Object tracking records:

BEGIN

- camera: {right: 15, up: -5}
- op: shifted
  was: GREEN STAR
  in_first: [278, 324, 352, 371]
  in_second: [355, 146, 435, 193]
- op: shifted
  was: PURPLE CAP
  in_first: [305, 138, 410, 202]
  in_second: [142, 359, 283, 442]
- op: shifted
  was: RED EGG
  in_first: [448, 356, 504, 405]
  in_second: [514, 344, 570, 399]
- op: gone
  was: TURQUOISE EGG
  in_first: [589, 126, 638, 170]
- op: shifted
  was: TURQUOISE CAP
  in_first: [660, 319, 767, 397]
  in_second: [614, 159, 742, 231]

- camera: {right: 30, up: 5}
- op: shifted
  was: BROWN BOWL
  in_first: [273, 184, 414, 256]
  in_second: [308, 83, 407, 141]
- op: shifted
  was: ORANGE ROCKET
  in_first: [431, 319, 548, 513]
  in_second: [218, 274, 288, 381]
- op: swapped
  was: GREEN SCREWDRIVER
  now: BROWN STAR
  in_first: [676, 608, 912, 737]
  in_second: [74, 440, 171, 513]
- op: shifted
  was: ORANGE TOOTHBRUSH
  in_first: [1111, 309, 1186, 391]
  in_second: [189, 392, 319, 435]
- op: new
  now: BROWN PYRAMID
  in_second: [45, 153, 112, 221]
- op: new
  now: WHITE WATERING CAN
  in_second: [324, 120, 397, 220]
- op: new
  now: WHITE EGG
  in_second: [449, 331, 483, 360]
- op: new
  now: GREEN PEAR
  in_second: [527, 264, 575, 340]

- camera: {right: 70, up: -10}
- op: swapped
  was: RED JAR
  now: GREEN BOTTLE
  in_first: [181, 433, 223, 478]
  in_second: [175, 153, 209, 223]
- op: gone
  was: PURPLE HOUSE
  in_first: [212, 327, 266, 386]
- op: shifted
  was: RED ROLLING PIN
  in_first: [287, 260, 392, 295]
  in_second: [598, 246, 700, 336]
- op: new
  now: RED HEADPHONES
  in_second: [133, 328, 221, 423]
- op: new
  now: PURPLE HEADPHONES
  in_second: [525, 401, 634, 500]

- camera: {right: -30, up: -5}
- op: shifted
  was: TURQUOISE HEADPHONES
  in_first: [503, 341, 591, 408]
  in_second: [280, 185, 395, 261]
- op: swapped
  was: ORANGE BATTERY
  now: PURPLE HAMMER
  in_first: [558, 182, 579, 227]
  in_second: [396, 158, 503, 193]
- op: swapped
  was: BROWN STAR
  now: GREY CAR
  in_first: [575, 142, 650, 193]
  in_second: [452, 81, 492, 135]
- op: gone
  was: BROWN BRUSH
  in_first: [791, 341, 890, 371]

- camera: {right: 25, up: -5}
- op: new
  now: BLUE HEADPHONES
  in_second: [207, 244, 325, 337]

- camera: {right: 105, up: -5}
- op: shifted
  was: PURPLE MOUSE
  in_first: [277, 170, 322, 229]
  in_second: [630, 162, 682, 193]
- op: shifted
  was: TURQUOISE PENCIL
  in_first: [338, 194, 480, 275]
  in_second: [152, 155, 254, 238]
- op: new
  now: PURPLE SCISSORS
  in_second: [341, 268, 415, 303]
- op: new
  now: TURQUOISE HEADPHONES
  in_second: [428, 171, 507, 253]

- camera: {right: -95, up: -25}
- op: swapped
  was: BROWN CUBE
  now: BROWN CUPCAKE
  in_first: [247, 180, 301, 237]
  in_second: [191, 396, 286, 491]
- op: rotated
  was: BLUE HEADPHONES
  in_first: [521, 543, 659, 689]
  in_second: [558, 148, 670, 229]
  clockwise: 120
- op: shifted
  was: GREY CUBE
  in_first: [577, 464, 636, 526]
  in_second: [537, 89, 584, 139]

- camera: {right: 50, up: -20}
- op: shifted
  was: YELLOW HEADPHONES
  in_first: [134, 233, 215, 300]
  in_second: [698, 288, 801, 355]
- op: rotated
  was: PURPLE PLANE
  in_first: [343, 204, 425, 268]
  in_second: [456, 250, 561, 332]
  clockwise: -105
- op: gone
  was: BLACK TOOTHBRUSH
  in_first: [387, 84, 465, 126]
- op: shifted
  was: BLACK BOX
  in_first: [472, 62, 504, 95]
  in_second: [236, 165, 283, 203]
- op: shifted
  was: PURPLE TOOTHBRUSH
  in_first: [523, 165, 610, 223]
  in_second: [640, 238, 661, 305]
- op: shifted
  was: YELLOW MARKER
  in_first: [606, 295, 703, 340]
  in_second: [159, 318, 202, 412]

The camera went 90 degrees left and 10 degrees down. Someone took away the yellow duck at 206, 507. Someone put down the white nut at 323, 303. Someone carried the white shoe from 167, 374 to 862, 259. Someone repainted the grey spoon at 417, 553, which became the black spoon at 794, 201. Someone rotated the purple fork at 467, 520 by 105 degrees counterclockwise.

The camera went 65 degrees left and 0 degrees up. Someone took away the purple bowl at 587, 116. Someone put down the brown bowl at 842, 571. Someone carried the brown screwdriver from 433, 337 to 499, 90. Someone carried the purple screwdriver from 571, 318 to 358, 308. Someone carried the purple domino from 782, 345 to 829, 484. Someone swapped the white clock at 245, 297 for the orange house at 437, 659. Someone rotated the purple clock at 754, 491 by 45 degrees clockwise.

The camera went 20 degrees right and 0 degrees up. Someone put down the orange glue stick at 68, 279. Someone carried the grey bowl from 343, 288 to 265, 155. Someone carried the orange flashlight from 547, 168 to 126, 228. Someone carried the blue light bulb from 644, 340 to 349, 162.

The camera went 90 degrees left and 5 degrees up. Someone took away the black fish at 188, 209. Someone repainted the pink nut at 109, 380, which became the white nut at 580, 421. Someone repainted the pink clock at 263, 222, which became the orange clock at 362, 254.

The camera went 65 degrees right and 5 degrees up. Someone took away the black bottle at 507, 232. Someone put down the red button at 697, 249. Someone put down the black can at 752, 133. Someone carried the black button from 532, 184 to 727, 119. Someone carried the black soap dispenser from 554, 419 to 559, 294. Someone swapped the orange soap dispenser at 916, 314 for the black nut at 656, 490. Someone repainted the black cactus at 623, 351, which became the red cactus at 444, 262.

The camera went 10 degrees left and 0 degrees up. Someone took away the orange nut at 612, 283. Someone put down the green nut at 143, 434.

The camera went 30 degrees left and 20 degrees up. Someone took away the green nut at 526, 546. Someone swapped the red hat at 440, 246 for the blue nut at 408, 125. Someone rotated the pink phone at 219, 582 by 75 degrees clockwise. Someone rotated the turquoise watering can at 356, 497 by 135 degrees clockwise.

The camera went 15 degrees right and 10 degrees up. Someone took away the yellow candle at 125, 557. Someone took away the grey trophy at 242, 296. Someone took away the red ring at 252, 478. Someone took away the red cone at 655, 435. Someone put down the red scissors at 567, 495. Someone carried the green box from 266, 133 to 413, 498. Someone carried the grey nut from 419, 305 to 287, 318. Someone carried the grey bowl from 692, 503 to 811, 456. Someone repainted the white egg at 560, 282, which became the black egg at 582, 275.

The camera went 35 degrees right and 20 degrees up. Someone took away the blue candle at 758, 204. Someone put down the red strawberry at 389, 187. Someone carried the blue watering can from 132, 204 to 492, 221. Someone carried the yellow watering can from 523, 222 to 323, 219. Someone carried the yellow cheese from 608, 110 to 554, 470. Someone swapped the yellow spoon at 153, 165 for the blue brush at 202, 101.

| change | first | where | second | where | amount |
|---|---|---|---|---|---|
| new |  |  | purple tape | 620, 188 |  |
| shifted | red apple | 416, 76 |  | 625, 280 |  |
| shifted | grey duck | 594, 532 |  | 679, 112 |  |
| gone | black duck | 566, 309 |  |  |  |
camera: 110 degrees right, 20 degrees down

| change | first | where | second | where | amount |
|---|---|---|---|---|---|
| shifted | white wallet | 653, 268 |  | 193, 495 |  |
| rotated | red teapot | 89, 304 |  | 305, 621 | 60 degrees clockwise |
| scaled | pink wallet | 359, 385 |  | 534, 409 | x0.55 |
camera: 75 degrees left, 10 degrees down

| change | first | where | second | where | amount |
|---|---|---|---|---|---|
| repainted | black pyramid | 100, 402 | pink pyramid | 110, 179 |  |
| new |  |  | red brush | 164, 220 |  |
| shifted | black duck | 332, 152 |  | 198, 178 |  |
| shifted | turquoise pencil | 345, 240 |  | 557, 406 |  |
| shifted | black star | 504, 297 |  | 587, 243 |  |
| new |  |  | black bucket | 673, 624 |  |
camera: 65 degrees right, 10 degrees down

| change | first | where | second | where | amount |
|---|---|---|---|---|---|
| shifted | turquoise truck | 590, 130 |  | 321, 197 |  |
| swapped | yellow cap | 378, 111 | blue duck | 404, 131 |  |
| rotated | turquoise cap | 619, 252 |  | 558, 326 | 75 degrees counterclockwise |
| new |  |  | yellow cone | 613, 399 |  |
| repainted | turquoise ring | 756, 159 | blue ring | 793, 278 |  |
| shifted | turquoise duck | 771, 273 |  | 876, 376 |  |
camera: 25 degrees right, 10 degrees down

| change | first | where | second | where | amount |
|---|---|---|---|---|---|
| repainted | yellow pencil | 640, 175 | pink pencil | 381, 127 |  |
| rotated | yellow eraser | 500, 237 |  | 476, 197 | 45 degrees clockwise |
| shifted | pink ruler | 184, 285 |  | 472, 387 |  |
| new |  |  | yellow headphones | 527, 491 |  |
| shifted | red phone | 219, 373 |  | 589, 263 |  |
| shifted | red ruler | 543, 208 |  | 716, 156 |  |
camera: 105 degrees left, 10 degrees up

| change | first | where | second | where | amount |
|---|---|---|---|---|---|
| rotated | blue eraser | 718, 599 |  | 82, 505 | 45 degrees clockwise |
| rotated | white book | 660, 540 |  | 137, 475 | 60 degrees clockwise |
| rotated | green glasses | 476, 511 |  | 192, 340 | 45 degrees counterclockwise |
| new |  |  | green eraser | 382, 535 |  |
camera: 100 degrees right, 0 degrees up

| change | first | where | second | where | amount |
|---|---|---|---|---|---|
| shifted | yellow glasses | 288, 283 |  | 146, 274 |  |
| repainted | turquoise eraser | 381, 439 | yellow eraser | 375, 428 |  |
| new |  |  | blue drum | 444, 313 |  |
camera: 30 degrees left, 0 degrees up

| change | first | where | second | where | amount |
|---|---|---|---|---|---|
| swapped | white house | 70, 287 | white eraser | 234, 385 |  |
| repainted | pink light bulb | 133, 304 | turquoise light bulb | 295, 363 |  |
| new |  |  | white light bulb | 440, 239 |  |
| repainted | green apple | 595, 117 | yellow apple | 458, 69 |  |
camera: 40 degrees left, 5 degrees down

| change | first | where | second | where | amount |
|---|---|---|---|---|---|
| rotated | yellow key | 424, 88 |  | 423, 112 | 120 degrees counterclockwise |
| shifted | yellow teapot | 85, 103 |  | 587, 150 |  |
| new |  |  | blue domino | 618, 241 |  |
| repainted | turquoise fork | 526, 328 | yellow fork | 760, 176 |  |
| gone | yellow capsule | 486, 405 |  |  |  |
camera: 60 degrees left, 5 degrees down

END

TASK STATEMENT:
Write the opening line of the data above and every line after it, exactly, stopping once you have written the line with "in_first: [660, 319, 767, 397]".

RESULT FOR THIS TASK:
- camera: {right: 15, up: -5}
- op: shifted
  was: GREEN STAR
  in_first: [278, 324, 352, 371]
  in_second: [355, 146, 435, 193]
- op: shifted
  was: PURPLE CAP
  in_first: [305, 138, 410, 202]
  in_second: [142, 359, 283, 442]
- op: shifted
  was: RED EGG
  in_first: [448, 356, 504, 405]
  in_second: [514, 344, 570, 399]
- op: gone
  was: TURQUOISE EGG
  in_first: [589, 126, 638, 170]
- op: shifted
  was: TURQUOISE CAP
  in_first: [660, 319, 767, 397]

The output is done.